» WHAT TO PRODUCE:
One number alone answers this: the count of lines below in which the word "KEYS" is found.

» INFORMATION:
Content starts

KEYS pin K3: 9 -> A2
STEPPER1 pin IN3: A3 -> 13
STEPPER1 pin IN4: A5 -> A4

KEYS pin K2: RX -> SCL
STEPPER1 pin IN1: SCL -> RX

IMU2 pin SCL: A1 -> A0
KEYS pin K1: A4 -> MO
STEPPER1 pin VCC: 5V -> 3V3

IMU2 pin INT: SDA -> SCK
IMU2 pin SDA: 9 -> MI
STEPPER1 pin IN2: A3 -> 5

Content ends

» EXPECTED OUTPUT:
3